SOURCE RECORDS ->
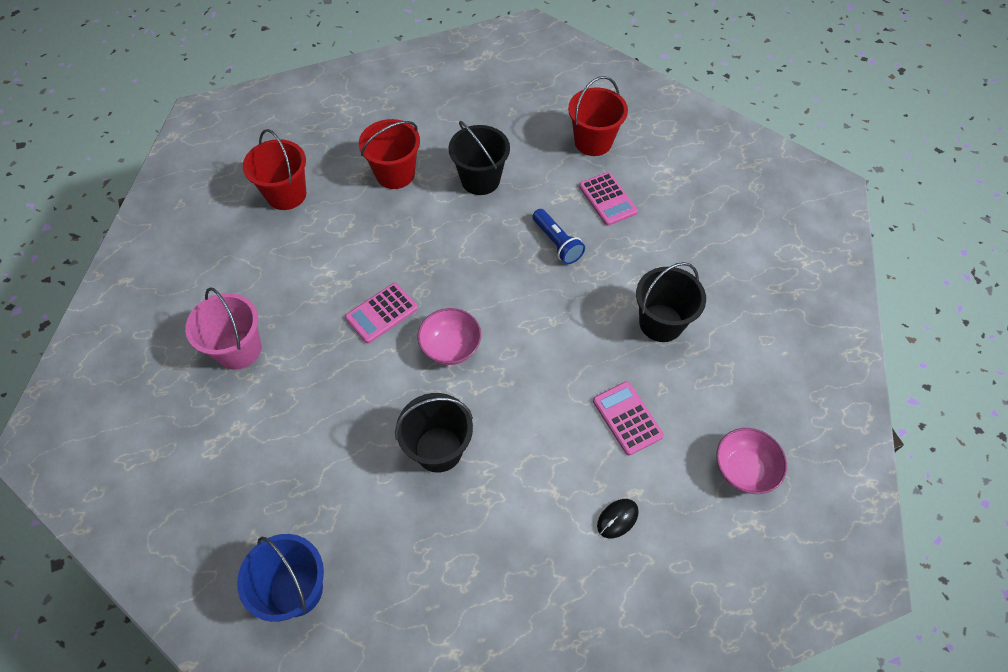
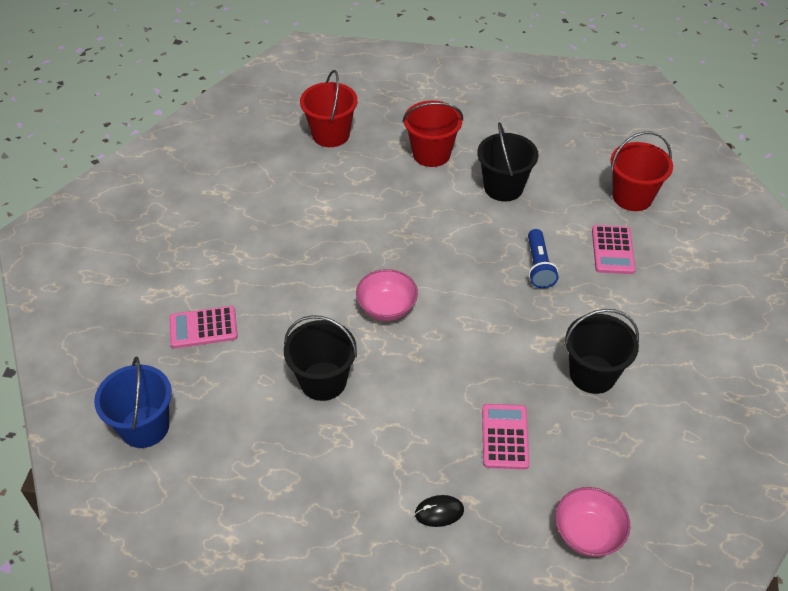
camera: 30 degrees right, 10 degrees down
pink bucket [185,287,261,370] -> none
pink calculator [345,283,418,343] -> pink calculator moved to [169,306,238,348]

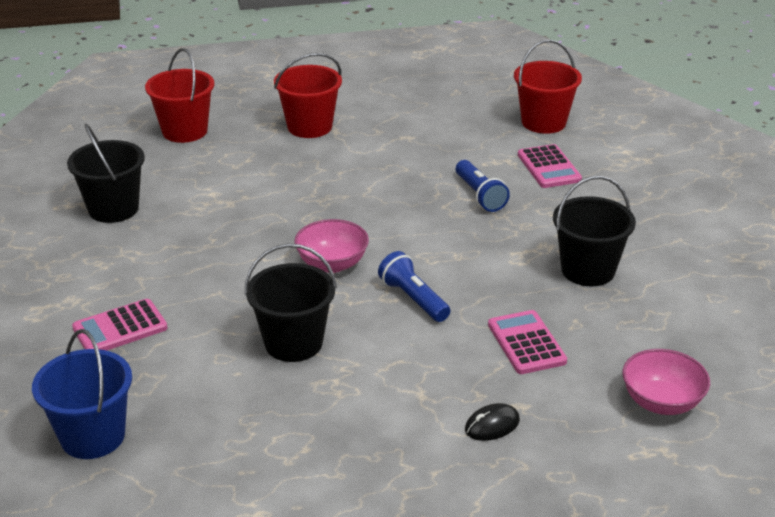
camera: 20 degrees left, 15 degrees down
black bucket [477,122,539,201] -> black bucket moved to [67,124,145,223]
none -> blue flashlight [378,251,450,322]

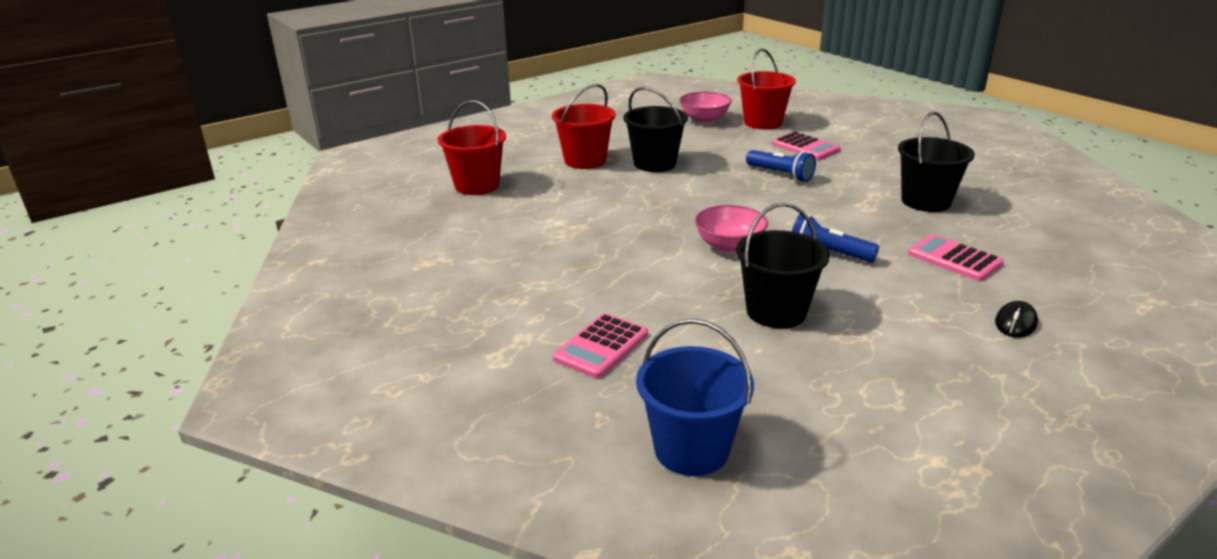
camera: 25 degrees left, 5 degrees down
black bucket [67,124,145,223] -> black bucket moved to [623,87,688,172]
pink bowl [622,349,710,415] -> pink bowl moved to [679,92,732,124]

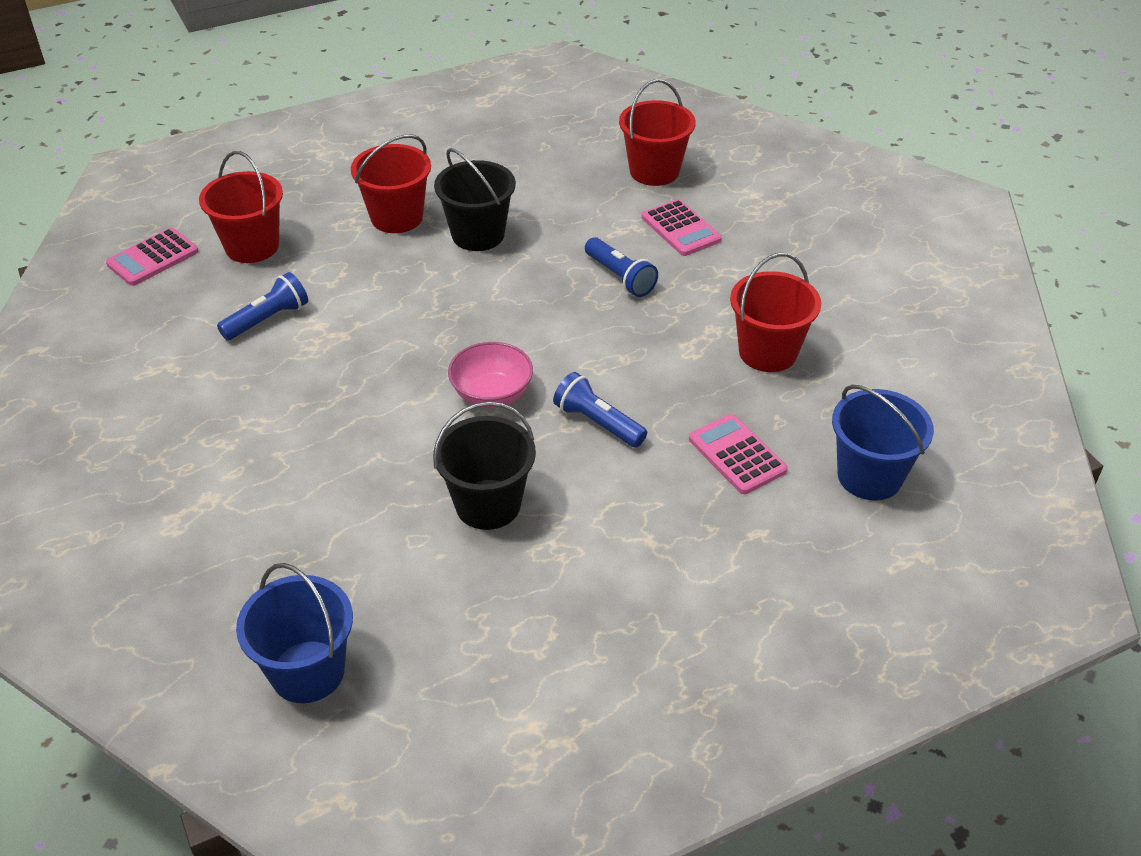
camera: 10 degrees right, 15 degrees up
pink calculator [553,313,648,379] -> pink calculator moved to [106,228,199,286]
pink bowl [679,92,732,124] -> none
black bucket [898,111,975,212] -> red bucket [730,253,821,372]
black mouse [995,301,1038,337] -> none
none -> blue flashlight [217,272,308,340]
none -> blue bucket [832,385,934,500]

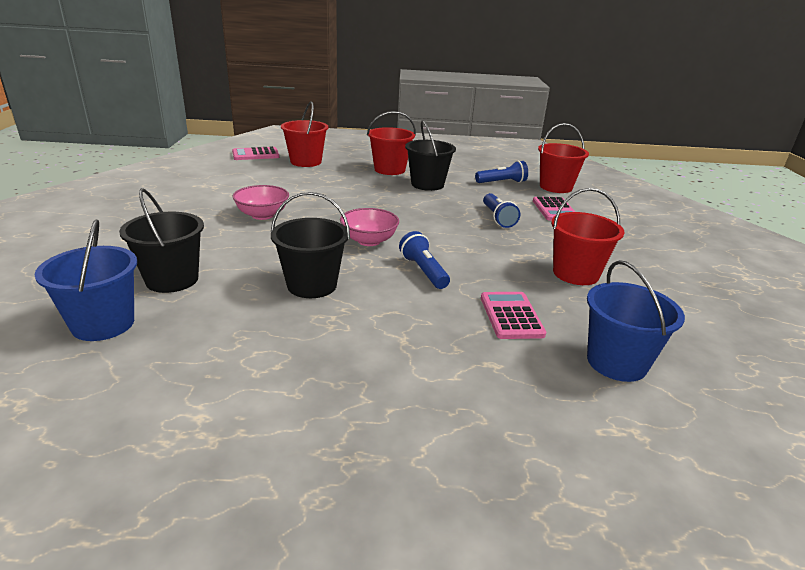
camera: 25 degrees right, 15 degrees down
blue flashlight [217,272,308,340] -> blue flashlight moved to [475,161,528,183]
none -> black bucket [119,188,204,293]
none -> pink bowl [232,185,289,220]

WHAT THE TASK ASKS -> Please write out the whole listing exactly, but not the pictures in it.

RESULT ->
camera: 30 degrees right, 10 degrees down
pink bucket [185,287,261,370] -> none
pink calculator [345,283,418,343] -> pink calculator moved to [169,306,238,348]

camera: 20 degrees left, 15 degrees down
black bucket [477,122,539,201] -> black bucket moved to [67,124,145,223]
none -> blue flashlight [378,251,450,322]

camera: 25 degrees left, 5 degrees down
black bucket [67,124,145,223] -> black bucket moved to [623,87,688,172]
pink bowl [622,349,710,415] -> pink bowl moved to [679,92,732,124]

camera: 10 degrees right, 15 degrees up
pink calculator [553,313,648,379] -> pink calculator moved to [106,228,199,286]
pink bowl [679,92,732,124] -> none
black bucket [898,111,975,212] -> red bucket [730,253,821,372]
black mouse [995,301,1038,337] -> none
none -> blue flashlight [217,272,308,340]
none -> blue bucket [832,385,934,500]

camera: 25 degrees right, 15 degrees down
blue flashlight [217,272,308,340] -> blue flashlight moved to [475,161,528,183]
none -> black bucket [119,188,204,293]
none -> pink bowl [232,185,289,220]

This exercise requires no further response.